For the data below, count the lines that have the string "calculator" and state that number by itself.

— Data shown —
-.-.-

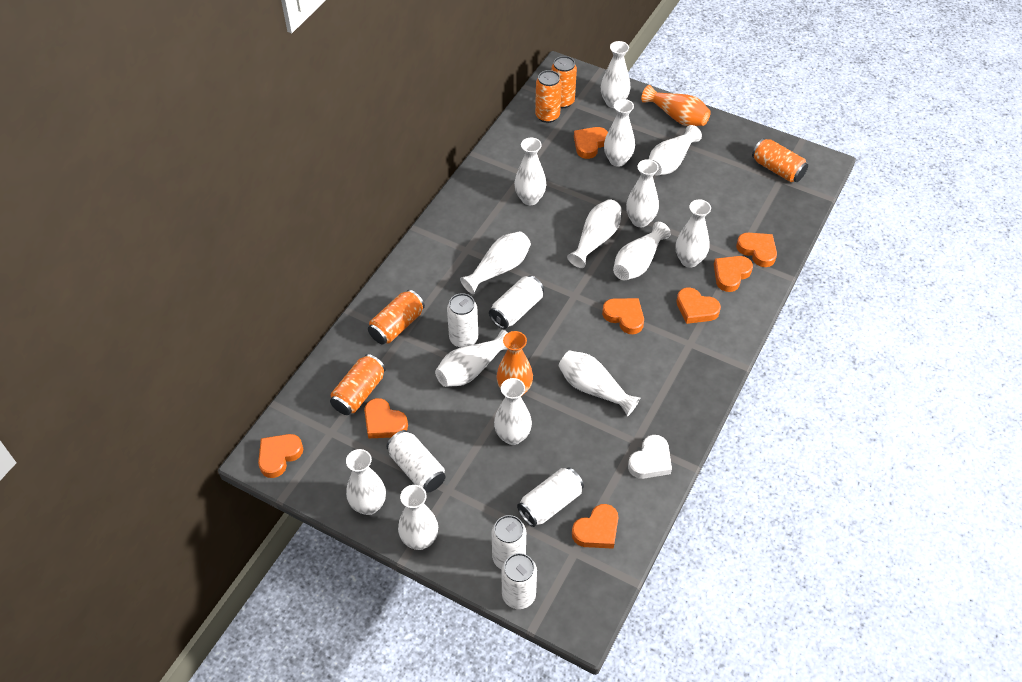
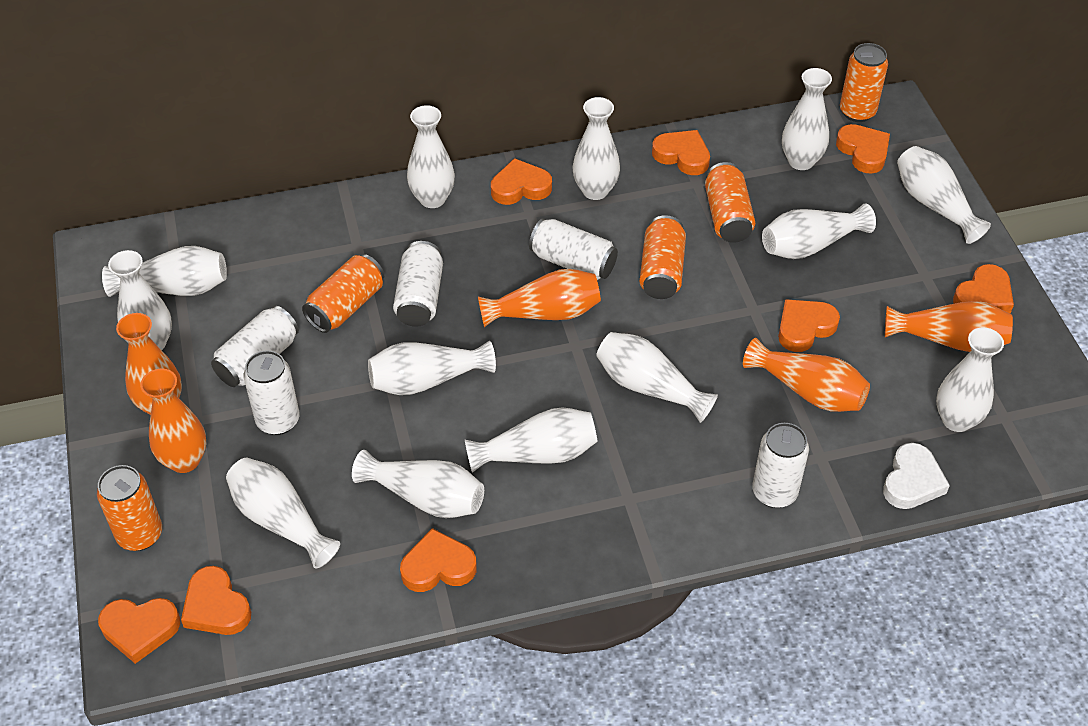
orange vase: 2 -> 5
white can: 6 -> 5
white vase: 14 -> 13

-.-.-

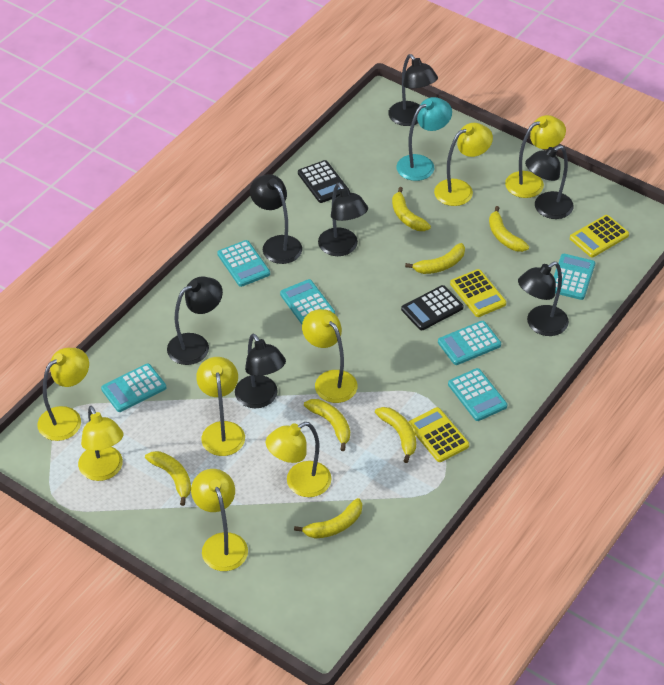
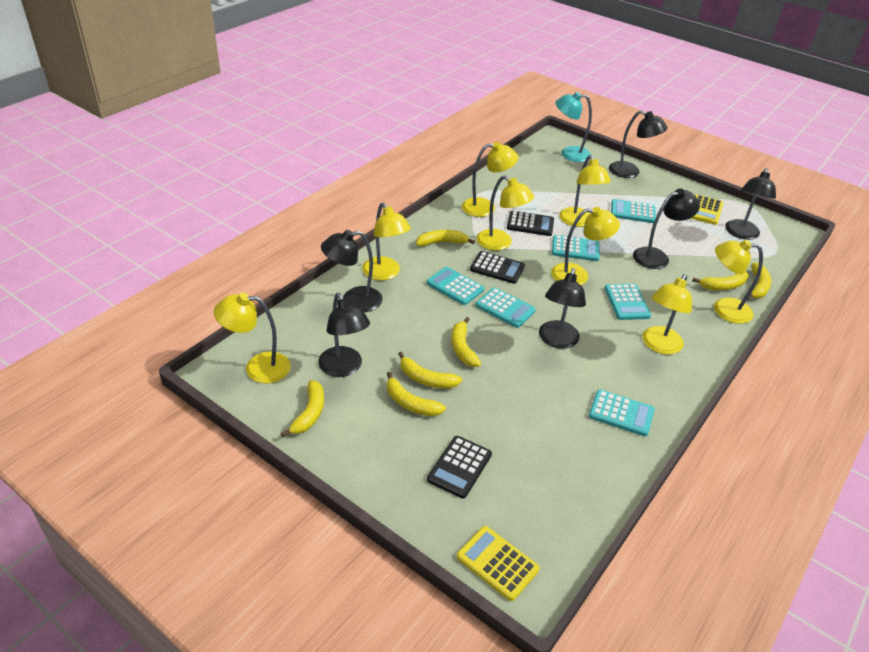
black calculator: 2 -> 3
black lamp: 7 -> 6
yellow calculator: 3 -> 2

-.-.-

— Answer to this problem —
2